Excerpted records:
━━━━━━

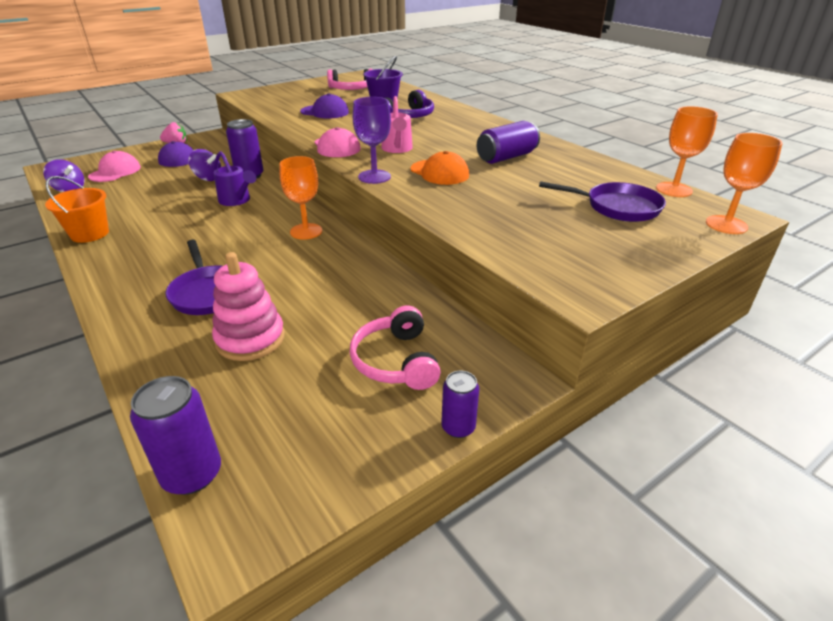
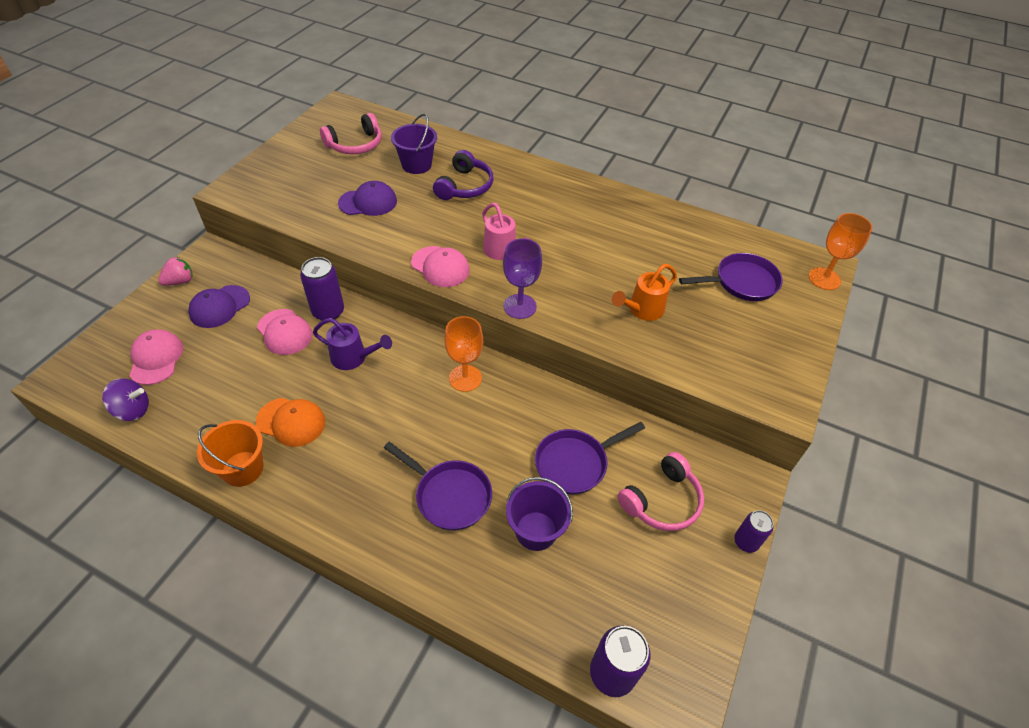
camera: 30 degrees left, 15 degrees up
purple spinning top [188,149,221,181] -> pink cap [257,309,313,355]
pink stacking toy [212,252,285,361] -> purple bucket [506,477,573,551]
pink headphones [350,306,441,390] -> pink headphones turned 90 degrees counterclockwise [618,452,704,531]
orange cap [410,151,469,185] -> orange cap moved to [256,398,325,447]
purple can [477,121,540,164] -> none
orange goblet [656,106,718,197] -> none
none -> purple pan [535,422,645,495]
none -> orange watering can [612,264,677,321]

━━━━━━

Print only the lines from the one with "purple can [477,121,540,164] -> none" to the end of the records, both included.

purple can [477,121,540,164] -> none
orange goblet [656,106,718,197] -> none
none -> purple pan [535,422,645,495]
none -> orange watering can [612,264,677,321]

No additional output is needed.